**Exercise requirements**
Send back the records exactly as written, with no images.

========================================

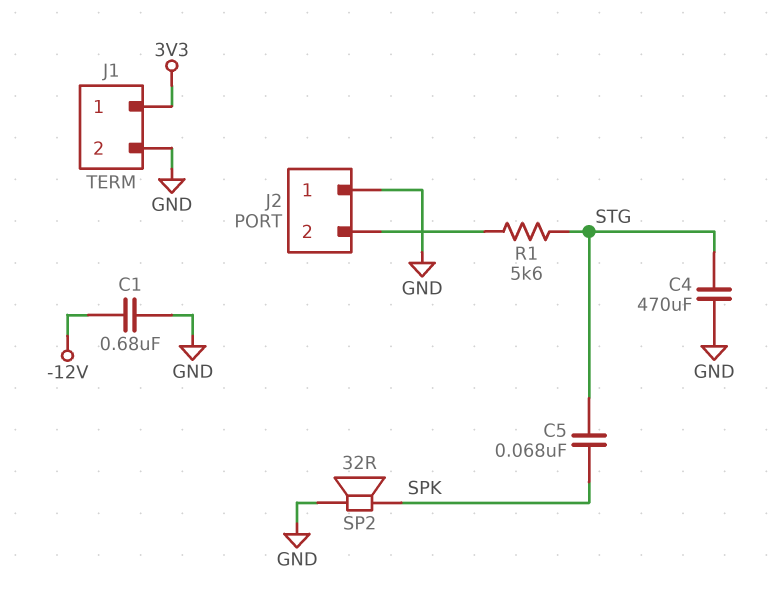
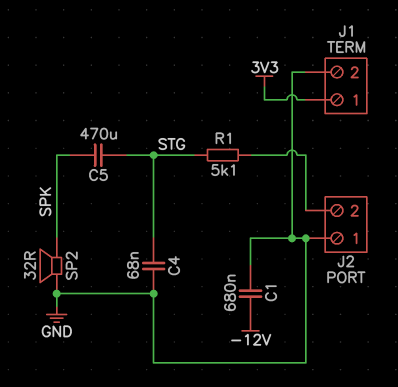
C4: 470uF (GND, STG) -> 68nF (GND, STG)
C5: 68nF (SPK, STG) -> 470uF (SPK, STG)
R1: 5.6k (J2/2, STG) -> 5.1k (J2/2, STG)

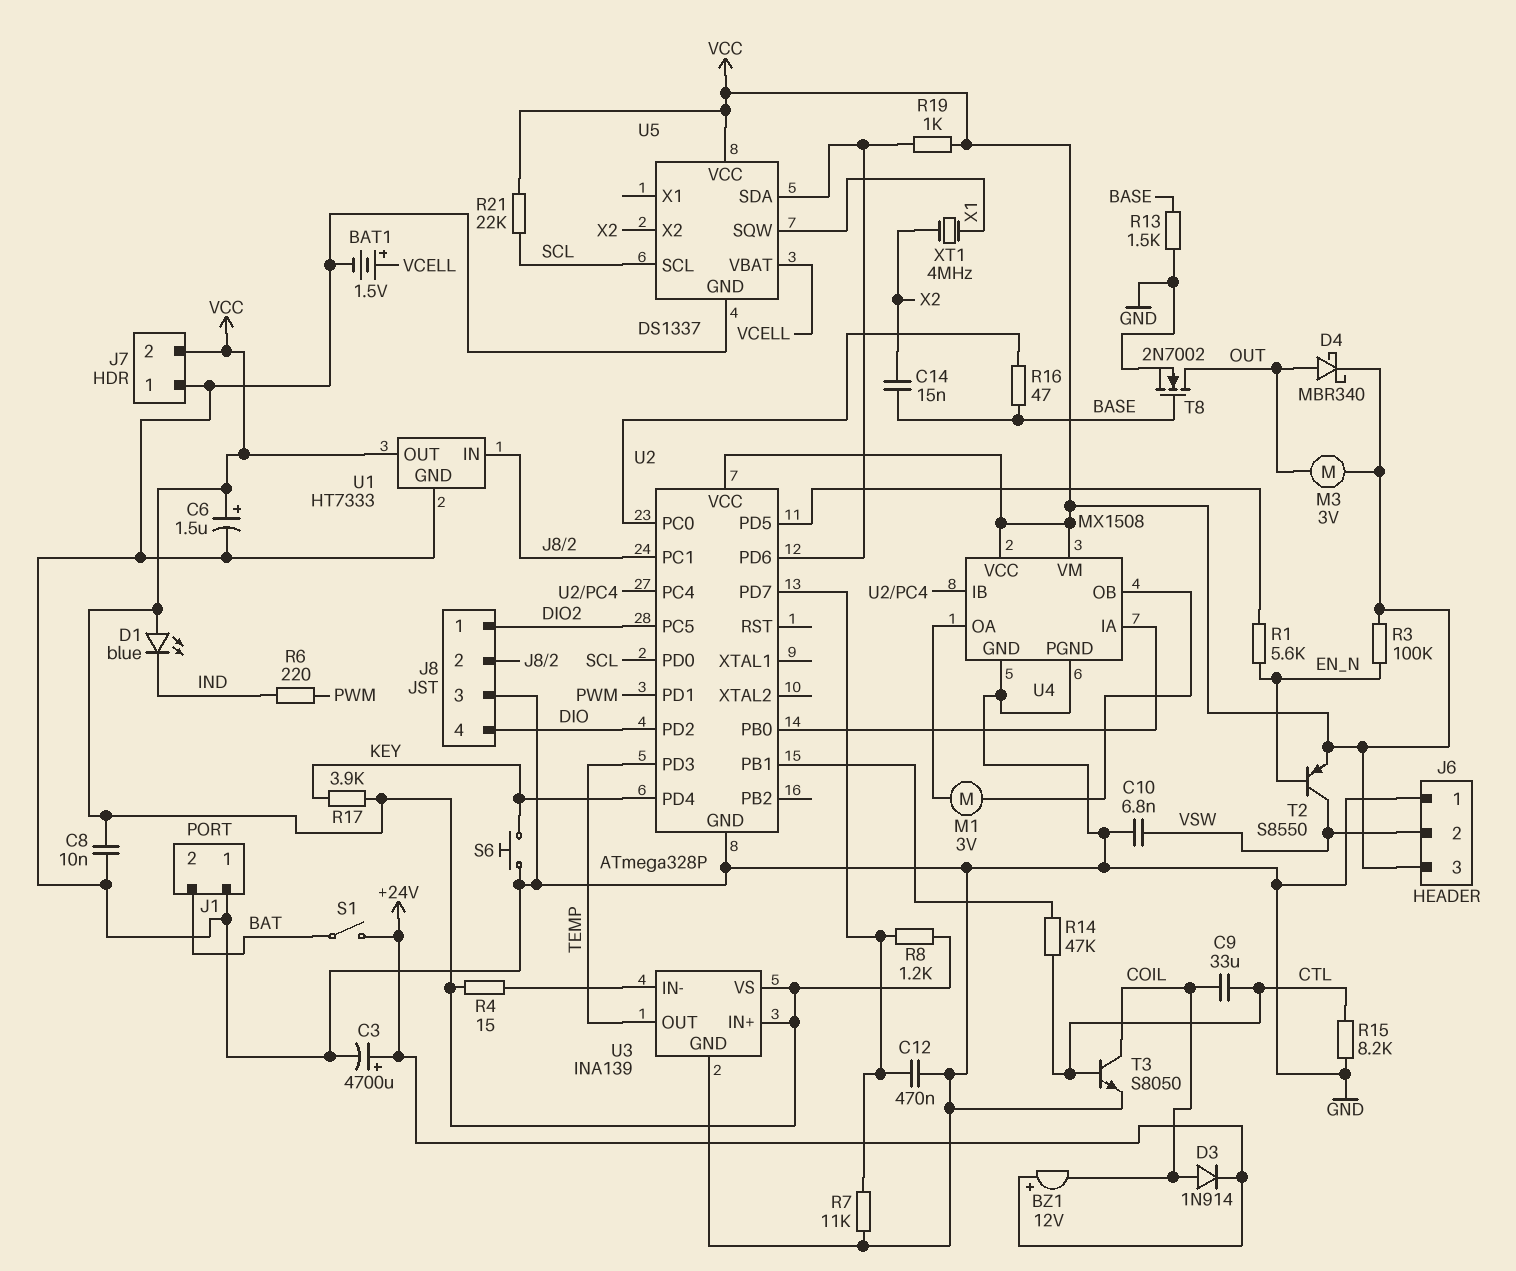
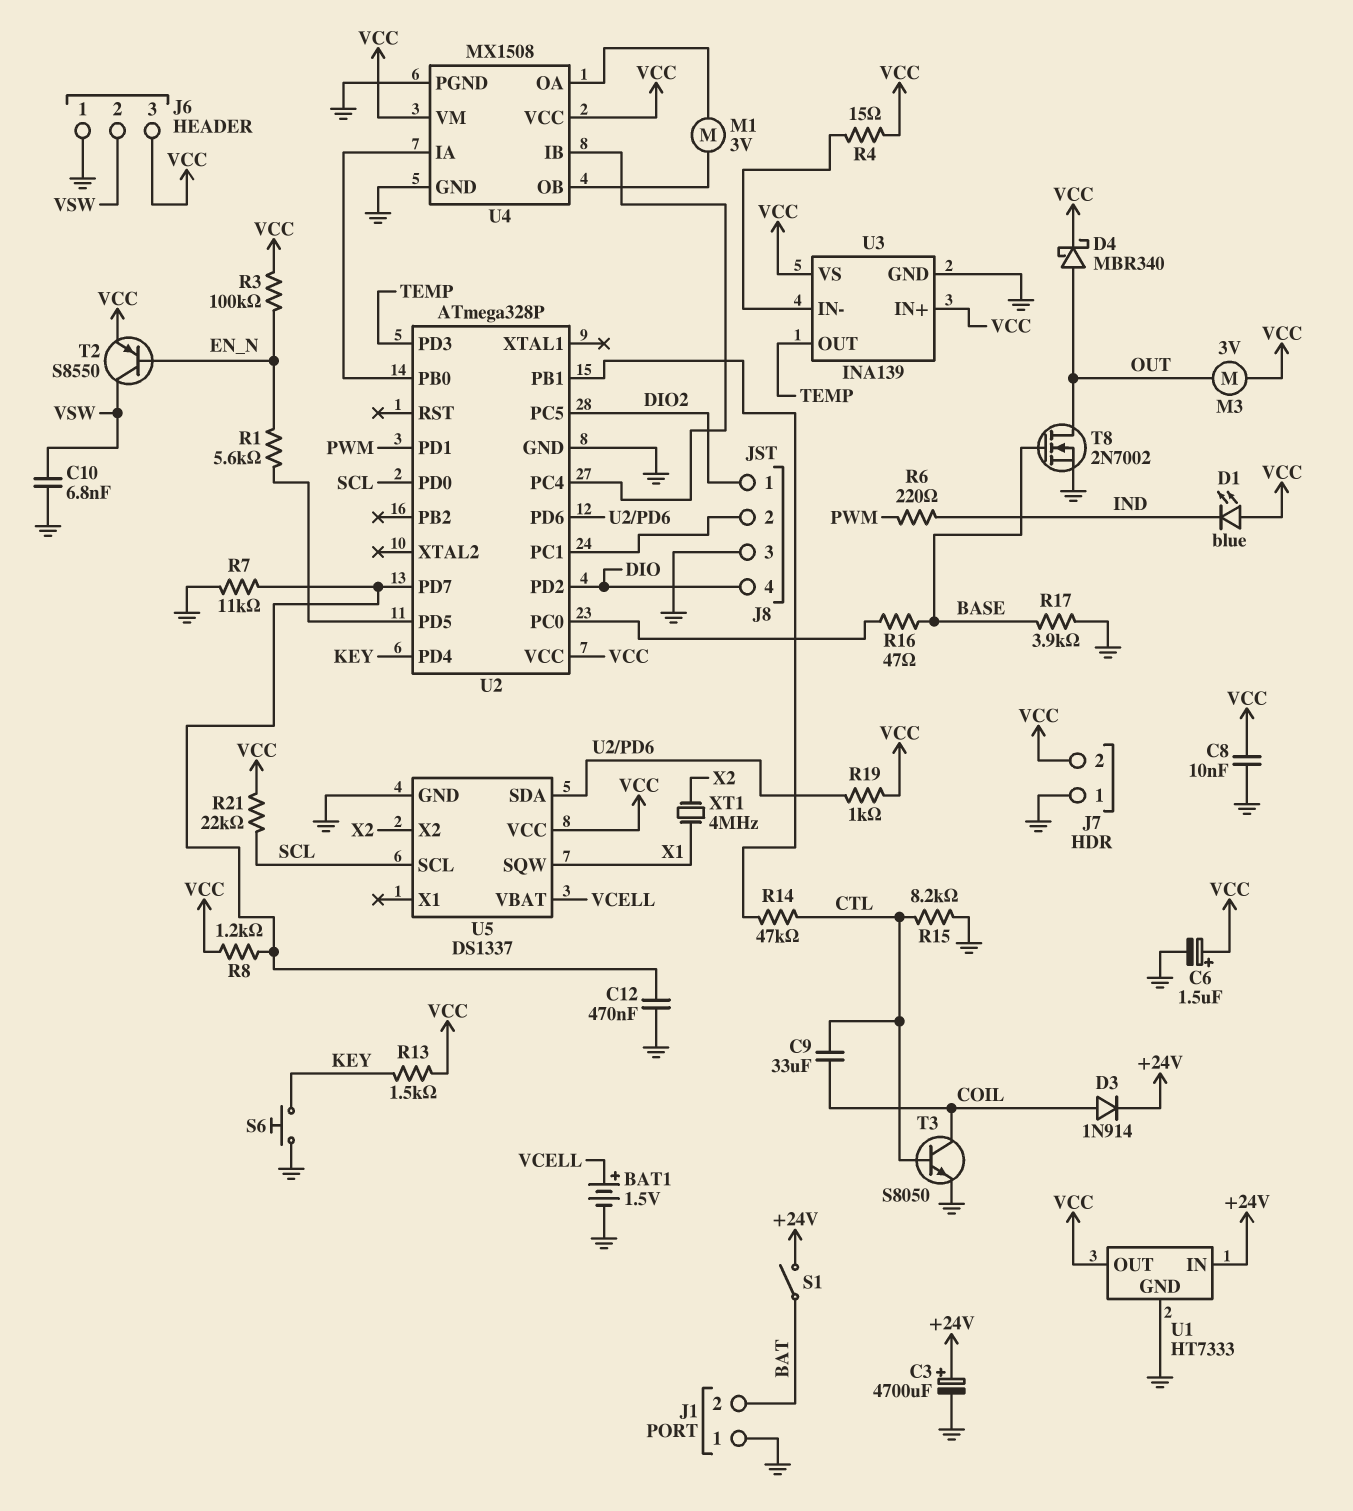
BZ1: buzzer 12V (plus +24V, minus COIL) -> none
C14: 15nF (BASE, X2) -> none
R13: 1.5k (BASE, GND) -> 1.5k (KEY, VCC)
R17: 3.9k (KEY, VCC) -> 3.9k (BASE, GND)
U1 pin IN: J8/2 -> +24V

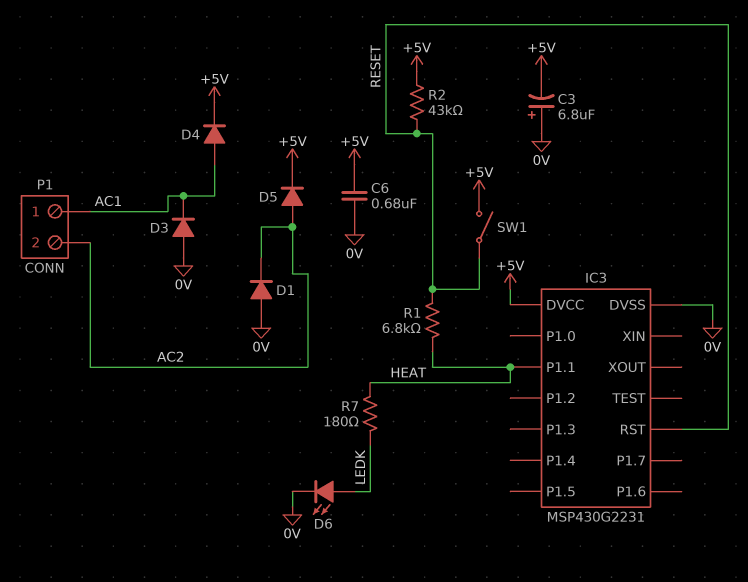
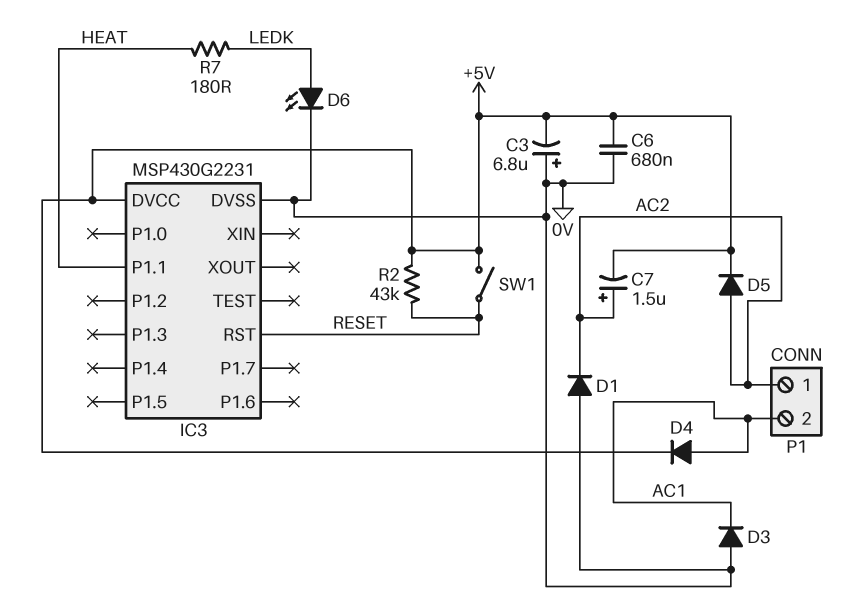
C7: none -> 1.5uF (plus AC2, minus +5V)
P1 pin 1: AC1 -> AC2
P1 pin 2: AC2 -> AC1
R1: 6.8k (HEAT, RESET) -> none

========================================

**Output of the exercise**
C4: 470uF (GND, STG) -> 68nF (GND, STG)
C5: 68nF (SPK, STG) -> 470uF (SPK, STG)
R1: 5.6k (J2/2, STG) -> 5.1k (J2/2, STG)

BZ1: buzzer 12V (plus +24V, minus COIL) -> none
C14: 15nF (BASE, X2) -> none
R13: 1.5k (BASE, GND) -> 1.5k (KEY, VCC)
R17: 3.9k (KEY, VCC) -> 3.9k (BASE, GND)
U1 pin IN: J8/2 -> +24V

C7: none -> 1.5uF (plus AC2, minus +5V)
P1 pin 1: AC1 -> AC2
P1 pin 2: AC2 -> AC1
R1: 6.8k (HEAT, RESET) -> none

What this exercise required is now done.